→ Work instructions
Keep only the lines from the top of the listing through the one with "IC1 pin out: CMP -> SIG", and reproduce them unaltered.
::::
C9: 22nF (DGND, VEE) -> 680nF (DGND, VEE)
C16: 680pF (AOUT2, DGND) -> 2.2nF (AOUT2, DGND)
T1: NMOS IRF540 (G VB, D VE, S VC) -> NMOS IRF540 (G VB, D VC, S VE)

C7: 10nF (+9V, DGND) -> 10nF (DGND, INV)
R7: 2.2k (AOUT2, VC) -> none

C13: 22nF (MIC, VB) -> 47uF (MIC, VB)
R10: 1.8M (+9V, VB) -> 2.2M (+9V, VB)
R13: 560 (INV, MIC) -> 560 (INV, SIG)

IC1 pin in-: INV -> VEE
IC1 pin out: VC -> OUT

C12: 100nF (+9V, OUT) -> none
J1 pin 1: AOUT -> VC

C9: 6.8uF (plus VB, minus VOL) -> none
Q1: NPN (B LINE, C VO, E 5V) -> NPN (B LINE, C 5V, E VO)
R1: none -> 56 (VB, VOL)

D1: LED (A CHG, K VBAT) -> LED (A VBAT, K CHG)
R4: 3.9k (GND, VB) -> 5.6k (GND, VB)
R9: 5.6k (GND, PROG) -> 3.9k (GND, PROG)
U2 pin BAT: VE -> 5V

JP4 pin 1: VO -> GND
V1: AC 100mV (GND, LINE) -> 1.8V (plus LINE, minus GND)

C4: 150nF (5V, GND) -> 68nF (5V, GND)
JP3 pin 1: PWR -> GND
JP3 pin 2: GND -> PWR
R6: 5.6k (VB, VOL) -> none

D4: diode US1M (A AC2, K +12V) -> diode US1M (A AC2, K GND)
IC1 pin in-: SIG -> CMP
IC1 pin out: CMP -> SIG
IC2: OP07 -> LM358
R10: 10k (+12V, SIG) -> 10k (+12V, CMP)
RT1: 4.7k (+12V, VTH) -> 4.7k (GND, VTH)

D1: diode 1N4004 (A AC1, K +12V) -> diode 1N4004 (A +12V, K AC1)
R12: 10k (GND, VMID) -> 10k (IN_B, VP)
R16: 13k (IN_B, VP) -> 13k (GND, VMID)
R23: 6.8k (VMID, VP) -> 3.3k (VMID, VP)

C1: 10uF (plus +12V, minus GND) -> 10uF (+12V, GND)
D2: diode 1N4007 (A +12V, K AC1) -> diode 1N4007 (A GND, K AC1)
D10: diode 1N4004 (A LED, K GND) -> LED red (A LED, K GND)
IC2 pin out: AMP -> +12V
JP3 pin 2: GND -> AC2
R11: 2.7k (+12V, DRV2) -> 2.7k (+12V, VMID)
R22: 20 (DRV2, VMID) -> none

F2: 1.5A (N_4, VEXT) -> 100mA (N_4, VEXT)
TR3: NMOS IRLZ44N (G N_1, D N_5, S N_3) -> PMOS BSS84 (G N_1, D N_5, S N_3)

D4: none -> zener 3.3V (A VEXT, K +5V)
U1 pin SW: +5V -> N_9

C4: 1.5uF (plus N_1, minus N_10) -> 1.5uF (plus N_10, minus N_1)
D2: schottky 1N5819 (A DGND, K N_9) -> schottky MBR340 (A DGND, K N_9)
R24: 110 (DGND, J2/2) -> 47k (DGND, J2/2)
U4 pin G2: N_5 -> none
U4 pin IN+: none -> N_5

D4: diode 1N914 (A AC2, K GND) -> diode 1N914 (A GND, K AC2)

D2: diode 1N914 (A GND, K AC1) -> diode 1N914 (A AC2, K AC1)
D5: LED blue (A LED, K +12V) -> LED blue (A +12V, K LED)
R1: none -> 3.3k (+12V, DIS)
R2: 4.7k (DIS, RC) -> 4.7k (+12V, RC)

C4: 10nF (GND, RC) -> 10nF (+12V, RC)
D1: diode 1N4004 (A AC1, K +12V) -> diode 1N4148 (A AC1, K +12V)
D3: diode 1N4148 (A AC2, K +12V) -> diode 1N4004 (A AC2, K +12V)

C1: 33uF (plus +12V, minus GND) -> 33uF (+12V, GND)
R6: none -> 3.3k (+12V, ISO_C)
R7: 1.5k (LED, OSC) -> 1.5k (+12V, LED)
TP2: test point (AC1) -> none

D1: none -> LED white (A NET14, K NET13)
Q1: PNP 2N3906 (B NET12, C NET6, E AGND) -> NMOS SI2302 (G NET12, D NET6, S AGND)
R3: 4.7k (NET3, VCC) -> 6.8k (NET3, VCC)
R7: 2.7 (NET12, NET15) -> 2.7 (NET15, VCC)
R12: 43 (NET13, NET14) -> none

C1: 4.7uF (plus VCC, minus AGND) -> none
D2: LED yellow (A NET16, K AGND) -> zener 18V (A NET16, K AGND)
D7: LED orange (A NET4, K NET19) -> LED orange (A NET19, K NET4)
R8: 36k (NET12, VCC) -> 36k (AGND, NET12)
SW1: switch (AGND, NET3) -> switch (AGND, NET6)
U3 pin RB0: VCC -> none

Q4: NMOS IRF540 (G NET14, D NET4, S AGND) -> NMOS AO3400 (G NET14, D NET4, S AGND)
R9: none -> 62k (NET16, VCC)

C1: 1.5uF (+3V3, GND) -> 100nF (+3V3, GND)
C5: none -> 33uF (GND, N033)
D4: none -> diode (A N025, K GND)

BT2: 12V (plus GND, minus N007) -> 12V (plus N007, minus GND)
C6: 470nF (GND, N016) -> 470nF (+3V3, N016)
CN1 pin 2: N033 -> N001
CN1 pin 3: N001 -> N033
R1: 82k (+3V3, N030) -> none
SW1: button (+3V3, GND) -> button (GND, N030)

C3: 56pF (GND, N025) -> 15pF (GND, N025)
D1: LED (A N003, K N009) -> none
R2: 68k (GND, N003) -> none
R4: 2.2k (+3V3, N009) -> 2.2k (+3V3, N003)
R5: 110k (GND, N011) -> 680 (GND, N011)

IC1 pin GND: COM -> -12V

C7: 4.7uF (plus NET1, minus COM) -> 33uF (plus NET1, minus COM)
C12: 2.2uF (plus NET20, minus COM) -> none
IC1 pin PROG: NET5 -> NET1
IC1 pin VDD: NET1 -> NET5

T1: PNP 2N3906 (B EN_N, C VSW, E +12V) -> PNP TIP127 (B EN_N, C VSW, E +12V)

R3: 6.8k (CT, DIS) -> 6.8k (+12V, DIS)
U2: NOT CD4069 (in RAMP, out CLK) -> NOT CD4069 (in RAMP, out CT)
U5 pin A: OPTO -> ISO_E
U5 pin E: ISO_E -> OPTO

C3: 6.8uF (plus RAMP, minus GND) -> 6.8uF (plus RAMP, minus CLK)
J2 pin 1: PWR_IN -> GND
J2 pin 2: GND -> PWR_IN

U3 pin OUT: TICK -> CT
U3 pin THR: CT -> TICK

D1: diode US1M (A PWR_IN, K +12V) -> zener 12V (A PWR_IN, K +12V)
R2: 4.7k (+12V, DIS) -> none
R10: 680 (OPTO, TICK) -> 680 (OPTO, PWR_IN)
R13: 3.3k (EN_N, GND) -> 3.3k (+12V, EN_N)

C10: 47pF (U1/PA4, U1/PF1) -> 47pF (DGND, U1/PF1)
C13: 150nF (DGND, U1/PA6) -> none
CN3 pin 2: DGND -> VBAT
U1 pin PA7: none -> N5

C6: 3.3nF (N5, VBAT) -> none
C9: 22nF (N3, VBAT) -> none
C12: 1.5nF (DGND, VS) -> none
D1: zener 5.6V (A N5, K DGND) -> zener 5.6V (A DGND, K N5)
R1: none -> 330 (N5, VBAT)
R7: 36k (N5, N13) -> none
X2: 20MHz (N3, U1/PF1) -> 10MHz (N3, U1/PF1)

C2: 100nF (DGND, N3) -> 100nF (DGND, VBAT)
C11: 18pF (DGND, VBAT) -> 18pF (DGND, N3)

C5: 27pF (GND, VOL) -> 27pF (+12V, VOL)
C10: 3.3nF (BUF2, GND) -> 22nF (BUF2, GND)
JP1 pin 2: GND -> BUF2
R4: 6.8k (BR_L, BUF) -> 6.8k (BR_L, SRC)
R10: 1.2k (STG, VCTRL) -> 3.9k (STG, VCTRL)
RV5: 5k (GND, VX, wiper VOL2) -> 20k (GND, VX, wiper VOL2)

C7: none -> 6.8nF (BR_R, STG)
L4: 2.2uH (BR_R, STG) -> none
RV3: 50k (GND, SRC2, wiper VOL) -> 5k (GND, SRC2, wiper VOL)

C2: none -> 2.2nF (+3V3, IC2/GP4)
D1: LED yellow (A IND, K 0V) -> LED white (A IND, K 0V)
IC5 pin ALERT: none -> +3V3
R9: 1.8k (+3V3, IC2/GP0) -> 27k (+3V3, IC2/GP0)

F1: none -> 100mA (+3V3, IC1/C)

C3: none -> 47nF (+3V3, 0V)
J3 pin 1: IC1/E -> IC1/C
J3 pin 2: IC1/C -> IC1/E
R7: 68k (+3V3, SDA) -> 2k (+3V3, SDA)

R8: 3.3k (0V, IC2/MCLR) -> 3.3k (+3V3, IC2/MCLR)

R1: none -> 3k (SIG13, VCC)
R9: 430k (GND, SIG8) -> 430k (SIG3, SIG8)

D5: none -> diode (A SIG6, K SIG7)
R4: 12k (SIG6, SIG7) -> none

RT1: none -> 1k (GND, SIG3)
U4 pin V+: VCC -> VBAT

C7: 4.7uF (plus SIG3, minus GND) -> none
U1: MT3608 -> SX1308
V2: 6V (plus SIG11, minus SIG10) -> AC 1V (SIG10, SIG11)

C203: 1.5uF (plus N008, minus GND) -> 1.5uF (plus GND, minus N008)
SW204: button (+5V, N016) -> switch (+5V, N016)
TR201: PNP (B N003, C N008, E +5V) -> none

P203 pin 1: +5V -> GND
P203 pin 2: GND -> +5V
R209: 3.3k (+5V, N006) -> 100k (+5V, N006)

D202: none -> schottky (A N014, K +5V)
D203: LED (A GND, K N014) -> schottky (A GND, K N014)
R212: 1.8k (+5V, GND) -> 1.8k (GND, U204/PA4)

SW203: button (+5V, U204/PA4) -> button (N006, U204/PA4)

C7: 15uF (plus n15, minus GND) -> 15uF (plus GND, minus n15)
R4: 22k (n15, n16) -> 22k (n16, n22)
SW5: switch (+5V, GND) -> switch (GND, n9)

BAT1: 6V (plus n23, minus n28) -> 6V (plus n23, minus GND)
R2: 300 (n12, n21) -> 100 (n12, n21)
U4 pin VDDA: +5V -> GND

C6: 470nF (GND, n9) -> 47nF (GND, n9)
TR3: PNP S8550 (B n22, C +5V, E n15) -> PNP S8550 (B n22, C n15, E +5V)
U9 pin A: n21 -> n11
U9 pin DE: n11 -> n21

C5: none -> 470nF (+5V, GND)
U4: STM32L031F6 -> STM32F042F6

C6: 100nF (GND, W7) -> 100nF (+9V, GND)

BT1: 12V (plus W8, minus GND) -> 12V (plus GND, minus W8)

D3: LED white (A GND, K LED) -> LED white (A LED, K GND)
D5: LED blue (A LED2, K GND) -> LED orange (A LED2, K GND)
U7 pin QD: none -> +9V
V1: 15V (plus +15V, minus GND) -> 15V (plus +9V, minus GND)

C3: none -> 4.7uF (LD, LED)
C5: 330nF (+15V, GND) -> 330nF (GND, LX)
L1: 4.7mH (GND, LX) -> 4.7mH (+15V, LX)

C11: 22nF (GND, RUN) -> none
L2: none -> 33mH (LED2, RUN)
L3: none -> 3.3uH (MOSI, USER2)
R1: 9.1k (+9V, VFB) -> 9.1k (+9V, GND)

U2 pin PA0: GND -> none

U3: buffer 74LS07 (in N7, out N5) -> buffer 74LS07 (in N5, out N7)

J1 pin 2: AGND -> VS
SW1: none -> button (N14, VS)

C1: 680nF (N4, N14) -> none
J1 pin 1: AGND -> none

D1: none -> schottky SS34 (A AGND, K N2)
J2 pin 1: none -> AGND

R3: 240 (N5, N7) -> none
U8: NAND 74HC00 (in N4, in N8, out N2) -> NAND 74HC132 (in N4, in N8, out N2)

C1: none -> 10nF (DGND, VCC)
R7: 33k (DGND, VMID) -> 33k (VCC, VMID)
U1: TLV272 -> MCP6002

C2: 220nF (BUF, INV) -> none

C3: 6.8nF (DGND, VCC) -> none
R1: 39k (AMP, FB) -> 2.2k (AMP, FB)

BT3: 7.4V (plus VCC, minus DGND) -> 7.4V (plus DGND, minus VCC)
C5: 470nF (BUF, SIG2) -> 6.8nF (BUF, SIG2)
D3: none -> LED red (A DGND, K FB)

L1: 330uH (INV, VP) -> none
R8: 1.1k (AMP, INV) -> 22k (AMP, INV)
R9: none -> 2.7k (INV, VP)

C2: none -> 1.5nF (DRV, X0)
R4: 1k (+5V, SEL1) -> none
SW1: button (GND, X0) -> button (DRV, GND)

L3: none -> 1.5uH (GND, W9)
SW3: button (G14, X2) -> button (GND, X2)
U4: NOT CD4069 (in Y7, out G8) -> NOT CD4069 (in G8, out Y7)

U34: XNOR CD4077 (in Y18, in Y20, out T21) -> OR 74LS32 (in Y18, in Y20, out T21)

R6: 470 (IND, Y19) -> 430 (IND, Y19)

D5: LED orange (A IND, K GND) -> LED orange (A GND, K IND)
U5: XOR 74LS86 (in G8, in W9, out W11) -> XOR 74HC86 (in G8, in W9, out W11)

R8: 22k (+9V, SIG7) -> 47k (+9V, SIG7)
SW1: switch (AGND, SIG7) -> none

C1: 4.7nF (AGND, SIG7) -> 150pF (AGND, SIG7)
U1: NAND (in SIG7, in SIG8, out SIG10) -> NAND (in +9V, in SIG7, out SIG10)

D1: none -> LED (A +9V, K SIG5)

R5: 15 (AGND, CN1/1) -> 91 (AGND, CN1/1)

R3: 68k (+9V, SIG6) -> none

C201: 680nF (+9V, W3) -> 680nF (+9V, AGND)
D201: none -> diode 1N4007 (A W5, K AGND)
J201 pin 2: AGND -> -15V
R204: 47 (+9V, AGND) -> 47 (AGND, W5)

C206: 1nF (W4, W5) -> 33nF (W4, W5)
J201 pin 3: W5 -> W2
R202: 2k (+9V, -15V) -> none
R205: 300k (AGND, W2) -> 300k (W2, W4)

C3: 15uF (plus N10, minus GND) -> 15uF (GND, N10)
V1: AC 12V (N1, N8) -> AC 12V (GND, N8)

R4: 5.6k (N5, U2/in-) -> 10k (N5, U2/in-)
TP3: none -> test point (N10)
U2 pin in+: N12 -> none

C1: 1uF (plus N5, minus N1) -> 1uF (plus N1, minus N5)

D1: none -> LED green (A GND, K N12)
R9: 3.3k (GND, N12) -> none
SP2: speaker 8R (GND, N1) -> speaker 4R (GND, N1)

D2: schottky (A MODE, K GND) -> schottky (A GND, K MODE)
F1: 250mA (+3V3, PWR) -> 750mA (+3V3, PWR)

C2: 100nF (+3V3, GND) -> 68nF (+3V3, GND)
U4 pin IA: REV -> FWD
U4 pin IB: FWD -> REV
::::
→ Written answer
C9: 22nF (DGND, VEE) -> 680nF (DGND, VEE)
C16: 680pF (AOUT2, DGND) -> 2.2nF (AOUT2, DGND)
T1: NMOS IRF540 (G VB, D VE, S VC) -> NMOS IRF540 (G VB, D VC, S VE)

C7: 10nF (+9V, DGND) -> 10nF (DGND, INV)
R7: 2.2k (AOUT2, VC) -> none

C13: 22nF (MIC, VB) -> 47uF (MIC, VB)
R10: 1.8M (+9V, VB) -> 2.2M (+9V, VB)
R13: 560 (INV, MIC) -> 560 (INV, SIG)

IC1 pin in-: INV -> VEE
IC1 pin out: VC -> OUT

C12: 100nF (+9V, OUT) -> none
J1 pin 1: AOUT -> VC

C9: 6.8uF (plus VB, minus VOL) -> none
Q1: NPN (B LINE, C VO, E 5V) -> NPN (B LINE, C 5V, E VO)
R1: none -> 56 (VB, VOL)

D1: LED (A CHG, K VBAT) -> LED (A VBAT, K CHG)
R4: 3.9k (GND, VB) -> 5.6k (GND, VB)
R9: 5.6k (GND, PROG) -> 3.9k (GND, PROG)
U2 pin BAT: VE -> 5V

JP4 pin 1: VO -> GND
V1: AC 100mV (GND, LINE) -> 1.8V (plus LINE, minus GND)

C4: 150nF (5V, GND) -> 68nF (5V, GND)
JP3 pin 1: PWR -> GND
JP3 pin 2: GND -> PWR
R6: 5.6k (VB, VOL) -> none

D4: diode US1M (A AC2, K +12V) -> diode US1M (A AC2, K GND)
IC1 pin in-: SIG -> CMP
IC1 pin out: CMP -> SIG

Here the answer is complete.